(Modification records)
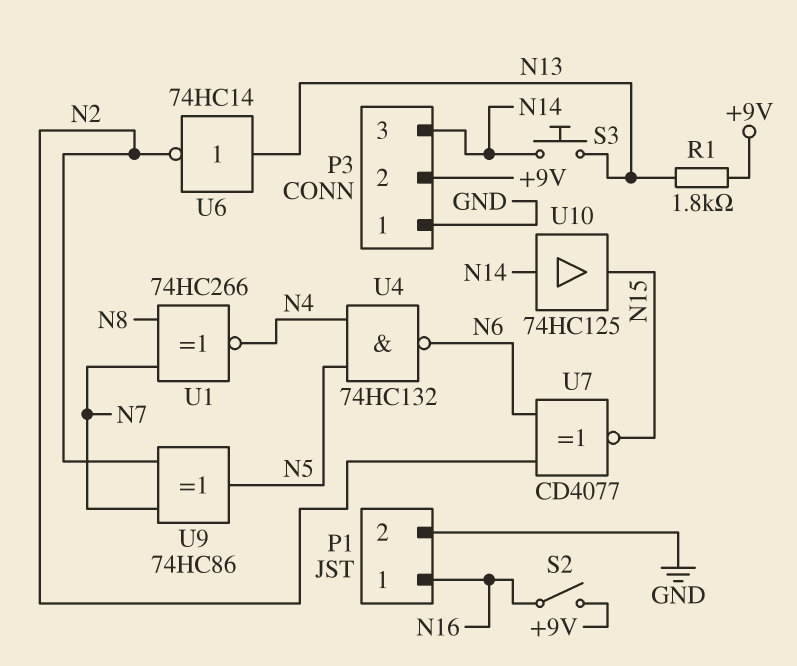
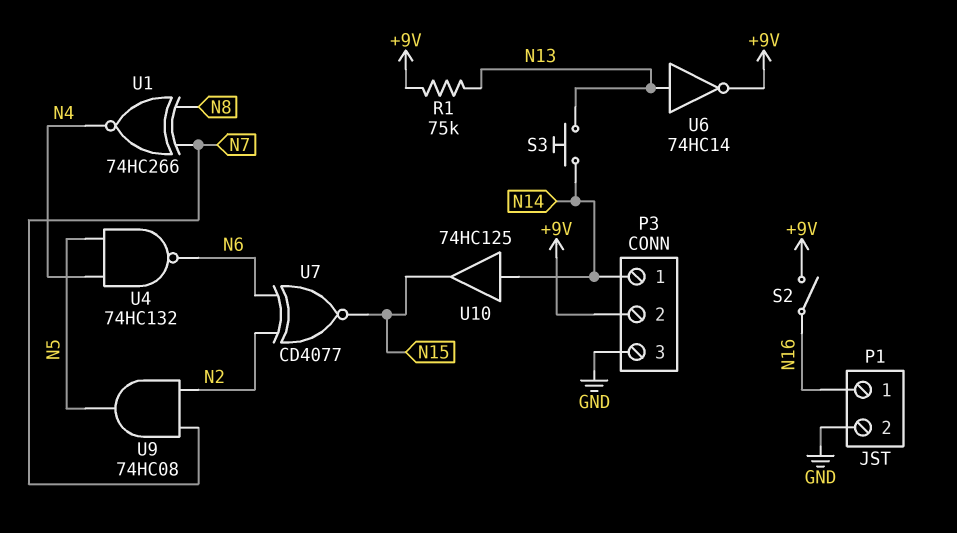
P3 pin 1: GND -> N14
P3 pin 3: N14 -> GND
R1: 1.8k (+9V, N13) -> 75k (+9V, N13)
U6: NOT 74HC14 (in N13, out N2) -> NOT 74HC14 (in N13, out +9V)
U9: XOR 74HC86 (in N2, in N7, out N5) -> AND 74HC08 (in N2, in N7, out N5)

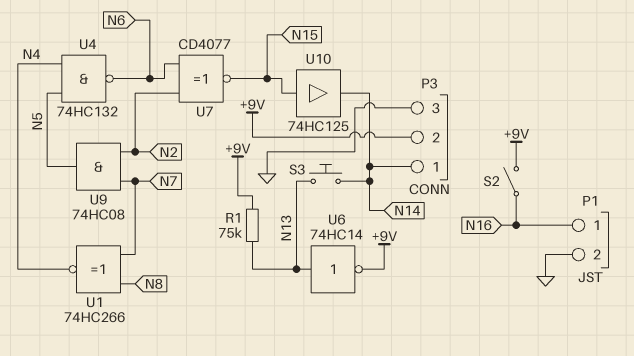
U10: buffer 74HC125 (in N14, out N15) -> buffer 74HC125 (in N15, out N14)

...

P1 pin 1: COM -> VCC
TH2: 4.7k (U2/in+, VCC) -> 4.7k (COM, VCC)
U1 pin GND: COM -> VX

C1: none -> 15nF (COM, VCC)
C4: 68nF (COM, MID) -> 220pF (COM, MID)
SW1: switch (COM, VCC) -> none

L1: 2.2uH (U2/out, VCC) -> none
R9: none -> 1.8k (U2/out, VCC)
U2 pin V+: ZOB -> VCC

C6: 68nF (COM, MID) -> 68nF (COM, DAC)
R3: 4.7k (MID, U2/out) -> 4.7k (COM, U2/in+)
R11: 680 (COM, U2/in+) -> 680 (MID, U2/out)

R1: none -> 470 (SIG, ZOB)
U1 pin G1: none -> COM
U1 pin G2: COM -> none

TASK REQUIREMENTS: Reproduce all lines from the records above that include the word "none".

SOLUTION:
C1: none -> 15nF (COM, VCC)
SW1: switch (COM, VCC) -> none
L1: 2.2uH (U2/out, VCC) -> none
R9: none -> 1.8k (U2/out, VCC)
R1: none -> 470 (SIG, ZOB)
U1 pin G1: none -> COM
U1 pin G2: COM -> none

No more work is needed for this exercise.